== DATA EXTRACT

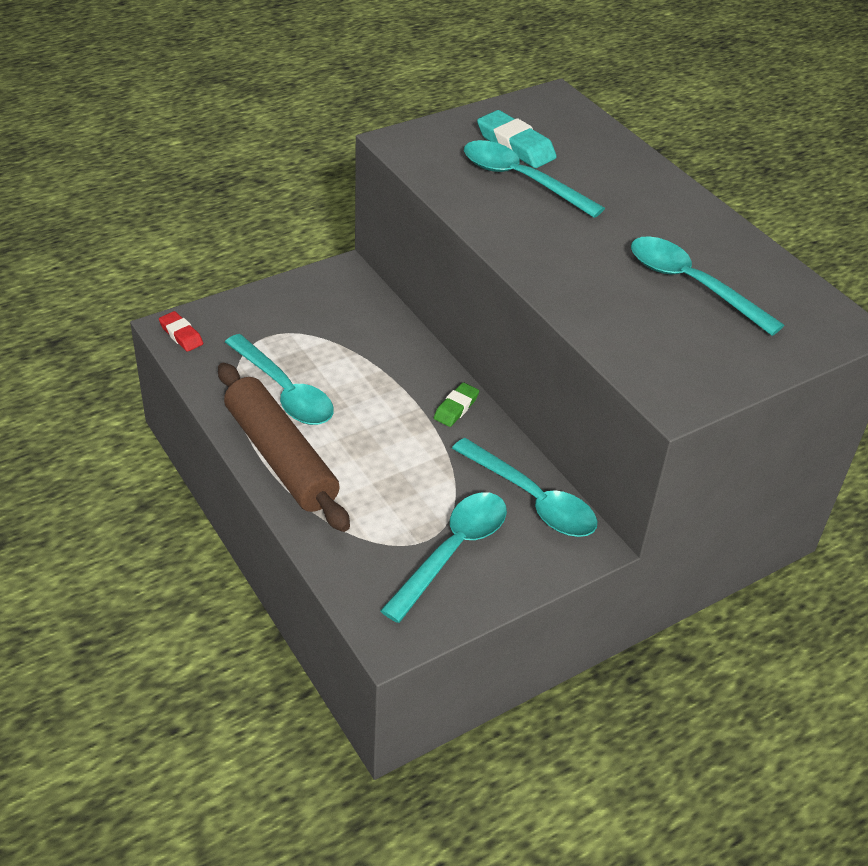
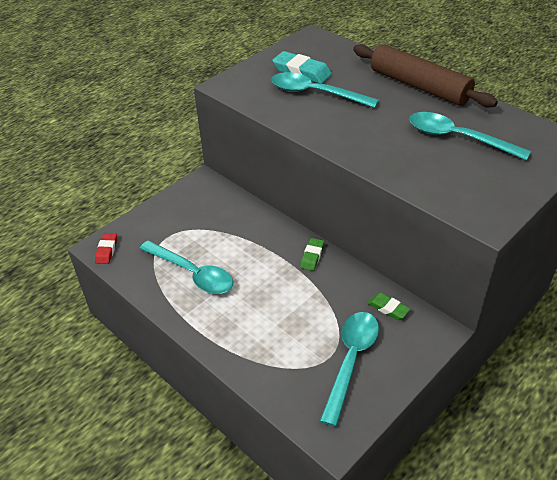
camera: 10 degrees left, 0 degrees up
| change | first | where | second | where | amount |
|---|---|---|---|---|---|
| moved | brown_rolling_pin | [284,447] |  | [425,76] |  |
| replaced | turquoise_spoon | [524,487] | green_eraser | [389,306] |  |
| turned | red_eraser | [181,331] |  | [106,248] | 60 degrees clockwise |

====

▶ **WHAT IS EXPECTED**
Reproduce the records above exactly, leaving out every picture they contain.

▶ **OUTPUT OF THE TASK**
camera: 10 degrees left, 0 degrees up
| change | first | where | second | where | amount |
|---|---|---|---|---|---|
| moved | brown_rolling_pin | [284,447] |  | [425,76] |  |
| replaced | turquoise_spoon | [524,487] | green_eraser | [389,306] |  |
| turned | red_eraser | [181,331] |  | [106,248] | 60 degrees clockwise |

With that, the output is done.